Aim of the task:
Count the lines below that contain the string "bass", and give only the number.

______________________________

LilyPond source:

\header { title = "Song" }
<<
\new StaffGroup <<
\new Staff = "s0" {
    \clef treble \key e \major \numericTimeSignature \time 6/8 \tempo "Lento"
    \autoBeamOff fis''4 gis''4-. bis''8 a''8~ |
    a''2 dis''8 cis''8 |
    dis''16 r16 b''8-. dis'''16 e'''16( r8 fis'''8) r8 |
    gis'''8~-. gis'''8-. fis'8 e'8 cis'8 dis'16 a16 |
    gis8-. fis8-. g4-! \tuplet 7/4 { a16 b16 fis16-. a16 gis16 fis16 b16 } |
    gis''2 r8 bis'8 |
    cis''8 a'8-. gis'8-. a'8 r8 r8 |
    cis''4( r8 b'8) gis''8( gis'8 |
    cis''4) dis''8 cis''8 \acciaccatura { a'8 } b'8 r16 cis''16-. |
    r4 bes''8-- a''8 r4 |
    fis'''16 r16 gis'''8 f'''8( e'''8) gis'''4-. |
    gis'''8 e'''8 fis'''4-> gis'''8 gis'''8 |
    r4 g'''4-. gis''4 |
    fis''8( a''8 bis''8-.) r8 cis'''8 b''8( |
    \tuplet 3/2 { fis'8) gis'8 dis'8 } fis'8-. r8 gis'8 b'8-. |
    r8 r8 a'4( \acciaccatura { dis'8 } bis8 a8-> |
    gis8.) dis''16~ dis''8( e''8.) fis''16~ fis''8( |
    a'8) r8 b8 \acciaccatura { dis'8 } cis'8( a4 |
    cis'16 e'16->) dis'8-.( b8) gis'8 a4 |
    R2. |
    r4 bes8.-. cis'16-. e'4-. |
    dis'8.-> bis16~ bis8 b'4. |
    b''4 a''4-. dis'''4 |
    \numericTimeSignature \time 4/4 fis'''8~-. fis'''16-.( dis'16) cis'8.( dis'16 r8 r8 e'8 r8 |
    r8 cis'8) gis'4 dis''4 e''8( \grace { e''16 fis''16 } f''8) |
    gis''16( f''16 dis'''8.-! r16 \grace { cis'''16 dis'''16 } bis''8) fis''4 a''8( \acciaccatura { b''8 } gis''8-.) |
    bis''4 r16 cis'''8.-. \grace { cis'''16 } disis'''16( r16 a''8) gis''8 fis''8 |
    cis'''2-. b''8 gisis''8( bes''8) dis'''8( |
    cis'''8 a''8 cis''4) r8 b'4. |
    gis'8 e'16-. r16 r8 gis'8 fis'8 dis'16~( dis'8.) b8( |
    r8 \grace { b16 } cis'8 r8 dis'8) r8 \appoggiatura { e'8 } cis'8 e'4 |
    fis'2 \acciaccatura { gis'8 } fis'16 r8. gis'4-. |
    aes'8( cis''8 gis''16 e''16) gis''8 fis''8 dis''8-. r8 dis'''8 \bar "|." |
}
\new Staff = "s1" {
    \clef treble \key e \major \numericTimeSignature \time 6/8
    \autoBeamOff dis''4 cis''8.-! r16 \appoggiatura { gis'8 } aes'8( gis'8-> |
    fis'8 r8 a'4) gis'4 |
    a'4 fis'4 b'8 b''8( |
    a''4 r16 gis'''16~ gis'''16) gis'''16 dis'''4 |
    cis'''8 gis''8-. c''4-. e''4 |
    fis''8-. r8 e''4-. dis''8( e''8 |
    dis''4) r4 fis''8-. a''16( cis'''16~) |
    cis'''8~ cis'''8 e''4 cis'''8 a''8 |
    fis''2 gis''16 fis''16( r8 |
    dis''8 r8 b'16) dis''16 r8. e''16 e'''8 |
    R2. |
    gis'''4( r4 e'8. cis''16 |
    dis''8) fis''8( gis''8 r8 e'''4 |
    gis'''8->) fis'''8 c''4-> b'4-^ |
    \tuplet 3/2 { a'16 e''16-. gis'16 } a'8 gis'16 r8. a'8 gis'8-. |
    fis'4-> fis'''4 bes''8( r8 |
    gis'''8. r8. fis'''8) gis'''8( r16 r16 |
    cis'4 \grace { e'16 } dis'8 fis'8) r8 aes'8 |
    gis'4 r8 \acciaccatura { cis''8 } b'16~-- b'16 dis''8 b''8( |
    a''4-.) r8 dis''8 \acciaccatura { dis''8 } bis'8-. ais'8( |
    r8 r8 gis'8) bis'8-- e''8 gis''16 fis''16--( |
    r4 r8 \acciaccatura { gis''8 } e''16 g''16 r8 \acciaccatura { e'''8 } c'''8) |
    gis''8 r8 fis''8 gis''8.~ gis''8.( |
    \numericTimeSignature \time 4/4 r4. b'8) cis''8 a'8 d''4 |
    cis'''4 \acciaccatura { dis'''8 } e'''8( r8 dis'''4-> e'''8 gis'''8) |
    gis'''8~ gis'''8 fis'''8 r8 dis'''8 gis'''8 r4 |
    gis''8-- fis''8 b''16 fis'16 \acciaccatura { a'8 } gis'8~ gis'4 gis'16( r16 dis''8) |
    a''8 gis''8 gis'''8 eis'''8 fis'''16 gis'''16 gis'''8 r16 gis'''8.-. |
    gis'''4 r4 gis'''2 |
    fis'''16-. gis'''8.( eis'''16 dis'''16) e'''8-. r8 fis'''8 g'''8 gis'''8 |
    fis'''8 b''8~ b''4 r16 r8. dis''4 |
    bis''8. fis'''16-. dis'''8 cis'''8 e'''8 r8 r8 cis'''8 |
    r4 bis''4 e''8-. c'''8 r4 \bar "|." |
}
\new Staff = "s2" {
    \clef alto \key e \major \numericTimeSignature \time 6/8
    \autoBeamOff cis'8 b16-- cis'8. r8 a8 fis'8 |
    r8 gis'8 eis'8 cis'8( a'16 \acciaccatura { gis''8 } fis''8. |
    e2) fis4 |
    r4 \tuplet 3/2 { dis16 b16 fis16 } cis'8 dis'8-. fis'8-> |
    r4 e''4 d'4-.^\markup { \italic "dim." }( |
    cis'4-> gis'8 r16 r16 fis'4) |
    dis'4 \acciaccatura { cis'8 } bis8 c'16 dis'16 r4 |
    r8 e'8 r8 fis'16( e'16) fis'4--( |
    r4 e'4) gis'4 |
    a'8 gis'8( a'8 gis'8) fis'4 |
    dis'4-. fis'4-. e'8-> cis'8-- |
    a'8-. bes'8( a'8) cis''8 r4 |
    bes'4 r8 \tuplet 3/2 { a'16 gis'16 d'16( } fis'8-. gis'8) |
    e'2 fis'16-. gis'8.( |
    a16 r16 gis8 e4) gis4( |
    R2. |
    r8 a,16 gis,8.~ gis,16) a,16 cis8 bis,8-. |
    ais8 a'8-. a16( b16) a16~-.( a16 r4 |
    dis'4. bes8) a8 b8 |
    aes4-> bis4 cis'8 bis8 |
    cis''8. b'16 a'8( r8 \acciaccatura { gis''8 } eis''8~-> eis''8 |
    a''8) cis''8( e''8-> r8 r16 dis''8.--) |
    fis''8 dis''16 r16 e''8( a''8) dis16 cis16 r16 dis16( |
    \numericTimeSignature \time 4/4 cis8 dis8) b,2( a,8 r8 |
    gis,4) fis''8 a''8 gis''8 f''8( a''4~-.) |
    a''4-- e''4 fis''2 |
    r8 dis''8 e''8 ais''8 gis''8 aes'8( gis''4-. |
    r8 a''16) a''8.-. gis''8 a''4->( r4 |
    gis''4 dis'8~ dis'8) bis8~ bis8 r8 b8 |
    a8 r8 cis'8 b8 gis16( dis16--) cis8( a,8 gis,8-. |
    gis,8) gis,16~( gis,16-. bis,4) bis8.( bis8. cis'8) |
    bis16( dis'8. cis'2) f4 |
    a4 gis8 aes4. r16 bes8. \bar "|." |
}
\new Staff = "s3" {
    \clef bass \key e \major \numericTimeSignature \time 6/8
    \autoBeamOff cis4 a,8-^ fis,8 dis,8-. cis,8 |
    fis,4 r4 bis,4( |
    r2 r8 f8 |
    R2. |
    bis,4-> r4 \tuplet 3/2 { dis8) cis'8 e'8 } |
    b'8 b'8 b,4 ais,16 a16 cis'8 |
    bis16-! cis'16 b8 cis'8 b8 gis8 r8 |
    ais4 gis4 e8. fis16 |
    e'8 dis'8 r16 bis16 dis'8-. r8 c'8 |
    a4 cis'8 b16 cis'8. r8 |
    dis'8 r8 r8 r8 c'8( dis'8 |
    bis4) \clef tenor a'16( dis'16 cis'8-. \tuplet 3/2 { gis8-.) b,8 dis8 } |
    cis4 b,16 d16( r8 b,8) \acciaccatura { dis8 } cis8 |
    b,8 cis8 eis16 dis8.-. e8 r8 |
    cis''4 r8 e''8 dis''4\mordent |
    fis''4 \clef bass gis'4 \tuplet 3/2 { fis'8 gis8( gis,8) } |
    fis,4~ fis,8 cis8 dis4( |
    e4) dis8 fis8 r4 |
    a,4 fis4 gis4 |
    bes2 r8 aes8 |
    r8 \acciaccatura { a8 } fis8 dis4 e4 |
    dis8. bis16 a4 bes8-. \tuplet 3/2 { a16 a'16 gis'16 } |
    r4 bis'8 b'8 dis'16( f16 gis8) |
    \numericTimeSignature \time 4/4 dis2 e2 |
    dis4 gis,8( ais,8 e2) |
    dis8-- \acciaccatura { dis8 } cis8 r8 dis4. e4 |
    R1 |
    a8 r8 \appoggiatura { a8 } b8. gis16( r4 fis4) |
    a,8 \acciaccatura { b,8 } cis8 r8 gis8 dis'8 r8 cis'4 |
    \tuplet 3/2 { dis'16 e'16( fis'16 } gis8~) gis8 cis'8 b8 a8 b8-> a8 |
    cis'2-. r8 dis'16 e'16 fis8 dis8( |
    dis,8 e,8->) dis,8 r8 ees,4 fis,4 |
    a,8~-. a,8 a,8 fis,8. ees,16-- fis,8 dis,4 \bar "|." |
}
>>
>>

______________________________

Correct response:
2